**Requirement**
Reproduce the records exactly. Leave the pictures out.

****************************************

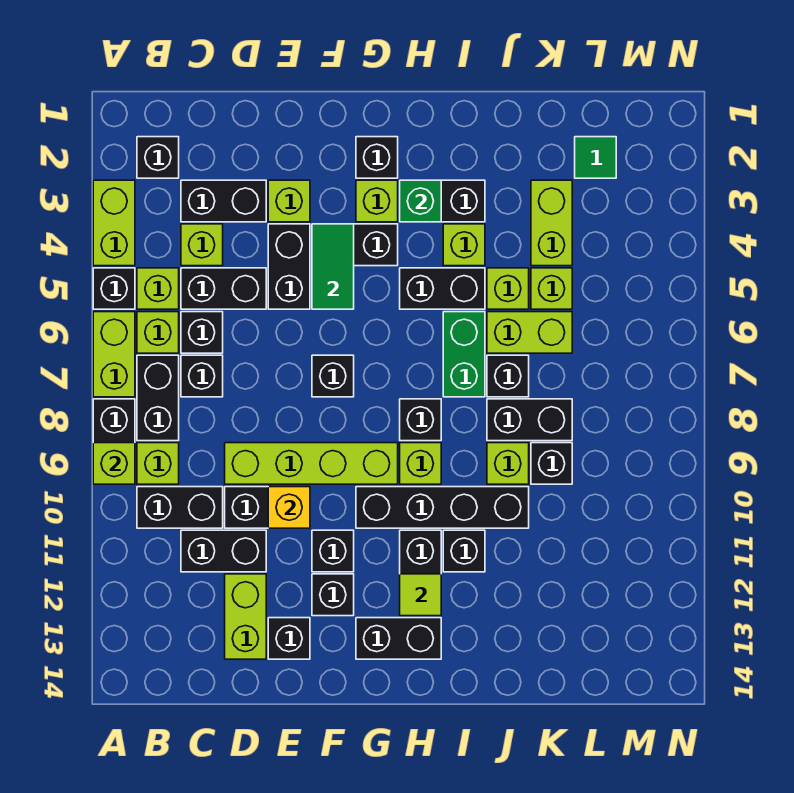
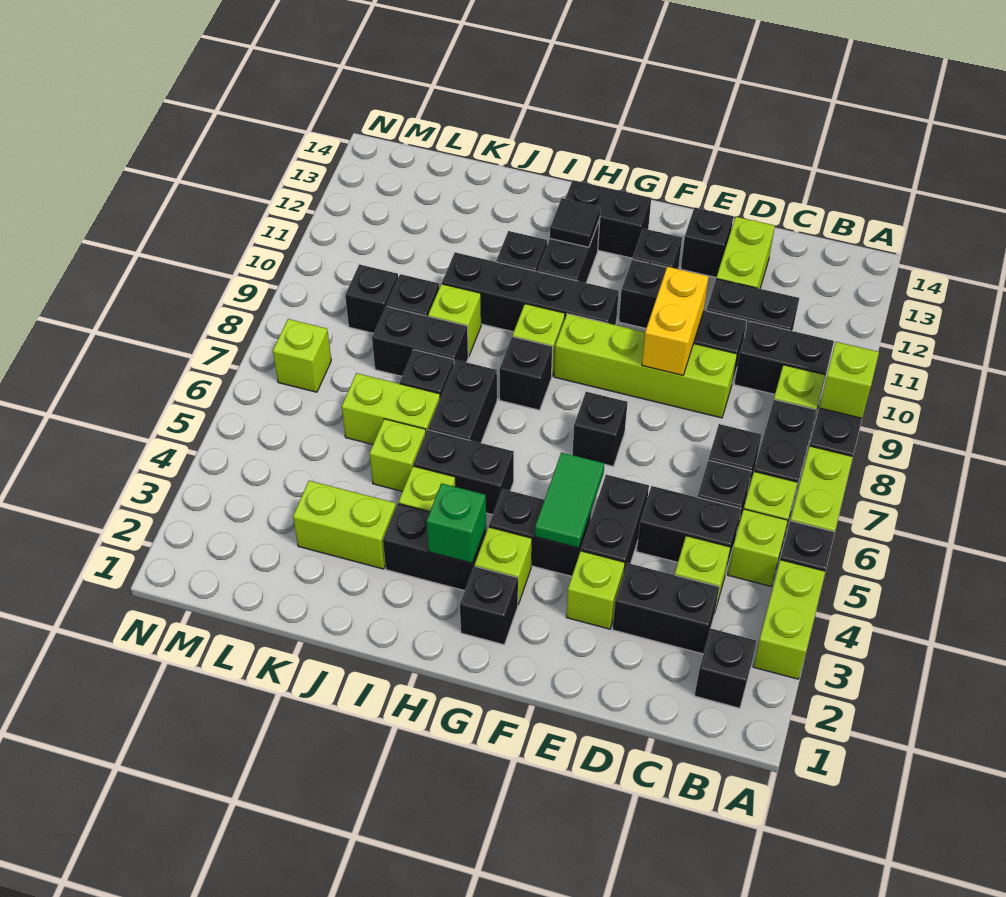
yellow 1x1 brick [268,487,310,528] -> yellow 1x2 brick [642,267,709,375]
lime 1x1 tile [400,574,441,616] -> black 1x1 tile [550,198,600,247]
green 1x2 brick [443,312,485,397] -> black 1x2 brick [428,360,497,443]
lime 1x2 brick [531,180,572,266] -> lime 1x2 brick turned to [293,481,396,569]
lime 1x1 brick [531,268,572,309] -> lime 1x1 brick moved to [273,319,331,392]
green 1x1 tile [575,137,616,178] -> none
none -> black 1x1 brick [345,264,398,333]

****************************************

**Answer**
yellow 1x1 brick [268,487,310,528] -> yellow 1x2 brick [642,267,709,375]
lime 1x1 tile [400,574,441,616] -> black 1x1 tile [550,198,600,247]
green 1x2 brick [443,312,485,397] -> black 1x2 brick [428,360,497,443]
lime 1x2 brick [531,180,572,266] -> lime 1x2 brick turned to [293,481,396,569]
lime 1x1 brick [531,268,572,309] -> lime 1x1 brick moved to [273,319,331,392]
green 1x1 tile [575,137,616,178] -> none
none -> black 1x1 brick [345,264,398,333]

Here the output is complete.